### Exercise instructions
Quote exactly the lines running from the line with "R6: 4.7k (CLK, EN_N) -> 22k (CLK, EN_N)" to the end of the entries, including both, and nothing else.

-.-.-

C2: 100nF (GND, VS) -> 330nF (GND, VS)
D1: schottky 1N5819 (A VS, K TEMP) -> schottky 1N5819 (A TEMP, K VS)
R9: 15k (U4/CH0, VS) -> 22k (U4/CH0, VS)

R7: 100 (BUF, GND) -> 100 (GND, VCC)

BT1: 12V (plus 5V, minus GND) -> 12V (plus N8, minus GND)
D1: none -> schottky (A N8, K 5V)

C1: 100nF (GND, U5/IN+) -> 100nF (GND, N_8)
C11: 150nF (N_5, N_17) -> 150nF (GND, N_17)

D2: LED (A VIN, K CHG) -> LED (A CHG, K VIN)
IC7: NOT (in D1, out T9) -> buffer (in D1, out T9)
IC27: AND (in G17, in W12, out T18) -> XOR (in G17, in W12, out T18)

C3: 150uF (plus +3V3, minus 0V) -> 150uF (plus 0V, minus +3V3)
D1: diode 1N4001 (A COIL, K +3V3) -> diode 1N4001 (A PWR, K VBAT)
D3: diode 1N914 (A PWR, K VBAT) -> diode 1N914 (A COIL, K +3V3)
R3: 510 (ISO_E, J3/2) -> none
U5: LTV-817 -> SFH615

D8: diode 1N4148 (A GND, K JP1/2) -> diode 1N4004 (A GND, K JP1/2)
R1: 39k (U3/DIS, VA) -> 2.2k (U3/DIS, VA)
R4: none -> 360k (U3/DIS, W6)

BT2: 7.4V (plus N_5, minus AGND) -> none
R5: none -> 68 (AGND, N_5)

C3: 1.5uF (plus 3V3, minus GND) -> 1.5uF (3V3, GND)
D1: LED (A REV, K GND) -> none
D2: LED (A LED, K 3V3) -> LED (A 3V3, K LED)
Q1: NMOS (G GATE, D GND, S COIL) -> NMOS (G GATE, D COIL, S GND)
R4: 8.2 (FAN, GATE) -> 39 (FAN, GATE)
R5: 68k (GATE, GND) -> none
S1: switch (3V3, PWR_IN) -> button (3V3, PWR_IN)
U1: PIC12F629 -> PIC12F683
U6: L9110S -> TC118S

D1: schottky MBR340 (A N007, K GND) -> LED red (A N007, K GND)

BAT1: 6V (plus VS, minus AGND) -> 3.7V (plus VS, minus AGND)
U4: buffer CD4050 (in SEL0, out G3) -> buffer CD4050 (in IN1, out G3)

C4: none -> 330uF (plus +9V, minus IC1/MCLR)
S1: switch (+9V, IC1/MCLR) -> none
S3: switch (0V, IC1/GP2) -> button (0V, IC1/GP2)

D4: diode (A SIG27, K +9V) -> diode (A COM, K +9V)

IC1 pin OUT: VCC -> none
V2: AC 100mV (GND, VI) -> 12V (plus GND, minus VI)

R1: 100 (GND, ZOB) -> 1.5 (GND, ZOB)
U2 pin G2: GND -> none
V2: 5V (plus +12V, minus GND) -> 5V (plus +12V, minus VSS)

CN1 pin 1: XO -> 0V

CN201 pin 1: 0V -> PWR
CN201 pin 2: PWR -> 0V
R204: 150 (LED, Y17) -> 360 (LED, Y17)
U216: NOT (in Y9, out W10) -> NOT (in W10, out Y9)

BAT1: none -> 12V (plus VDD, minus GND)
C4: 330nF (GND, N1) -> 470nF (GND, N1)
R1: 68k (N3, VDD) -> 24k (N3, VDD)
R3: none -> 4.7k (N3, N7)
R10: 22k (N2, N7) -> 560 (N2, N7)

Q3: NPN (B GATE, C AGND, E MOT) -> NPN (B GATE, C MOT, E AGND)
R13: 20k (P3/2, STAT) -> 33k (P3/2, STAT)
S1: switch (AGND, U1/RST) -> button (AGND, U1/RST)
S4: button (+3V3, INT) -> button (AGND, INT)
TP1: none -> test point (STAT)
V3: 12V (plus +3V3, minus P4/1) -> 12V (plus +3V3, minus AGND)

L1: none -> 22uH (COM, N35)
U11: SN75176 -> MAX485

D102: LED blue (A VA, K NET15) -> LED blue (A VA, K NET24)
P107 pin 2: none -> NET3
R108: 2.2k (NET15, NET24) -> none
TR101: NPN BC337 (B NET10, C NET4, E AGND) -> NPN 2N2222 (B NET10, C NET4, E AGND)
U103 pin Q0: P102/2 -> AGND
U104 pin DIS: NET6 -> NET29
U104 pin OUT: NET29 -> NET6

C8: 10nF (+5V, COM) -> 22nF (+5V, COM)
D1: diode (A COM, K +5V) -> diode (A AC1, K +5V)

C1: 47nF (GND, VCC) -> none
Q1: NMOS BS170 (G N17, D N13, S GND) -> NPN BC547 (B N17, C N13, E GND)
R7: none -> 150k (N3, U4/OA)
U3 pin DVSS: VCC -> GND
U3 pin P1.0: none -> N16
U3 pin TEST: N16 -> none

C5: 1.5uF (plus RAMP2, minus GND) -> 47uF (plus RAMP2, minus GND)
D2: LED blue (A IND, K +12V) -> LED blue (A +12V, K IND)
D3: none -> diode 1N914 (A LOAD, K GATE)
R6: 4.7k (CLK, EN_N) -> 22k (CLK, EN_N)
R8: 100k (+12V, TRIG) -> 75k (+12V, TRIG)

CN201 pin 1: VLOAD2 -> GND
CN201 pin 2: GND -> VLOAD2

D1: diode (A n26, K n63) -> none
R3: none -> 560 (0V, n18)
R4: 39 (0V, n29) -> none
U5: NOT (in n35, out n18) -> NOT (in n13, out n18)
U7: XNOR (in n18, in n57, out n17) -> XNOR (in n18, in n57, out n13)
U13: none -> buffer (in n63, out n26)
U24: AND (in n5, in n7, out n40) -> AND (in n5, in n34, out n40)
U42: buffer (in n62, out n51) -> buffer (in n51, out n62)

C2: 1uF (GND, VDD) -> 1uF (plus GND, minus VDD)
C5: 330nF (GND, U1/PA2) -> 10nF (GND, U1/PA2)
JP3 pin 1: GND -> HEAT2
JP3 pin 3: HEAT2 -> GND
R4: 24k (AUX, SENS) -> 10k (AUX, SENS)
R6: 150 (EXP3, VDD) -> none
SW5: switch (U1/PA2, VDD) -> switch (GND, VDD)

-.-.-

### Result of this task
R6: 4.7k (CLK, EN_N) -> 22k (CLK, EN_N)
R8: 100k (+12V, TRIG) -> 75k (+12V, TRIG)

CN201 pin 1: VLOAD2 -> GND
CN201 pin 2: GND -> VLOAD2

D1: diode (A n26, K n63) -> none
R3: none -> 560 (0V, n18)
R4: 39 (0V, n29) -> none
U5: NOT (in n35, out n18) -> NOT (in n13, out n18)
U7: XNOR (in n18, in n57, out n17) -> XNOR (in n18, in n57, out n13)
U13: none -> buffer (in n63, out n26)
U24: AND (in n5, in n7, out n40) -> AND (in n5, in n34, out n40)
U42: buffer (in n62, out n51) -> buffer (in n51, out n62)

C2: 1uF (GND, VDD) -> 1uF (plus GND, minus VDD)
C5: 330nF (GND, U1/PA2) -> 10nF (GND, U1/PA2)
JP3 pin 1: GND -> HEAT2
JP3 pin 3: HEAT2 -> GND
R4: 24k (AUX, SENS) -> 10k (AUX, SENS)
R6: 150 (EXP3, VDD) -> none
SW5: switch (U1/PA2, VDD) -> switch (GND, VDD)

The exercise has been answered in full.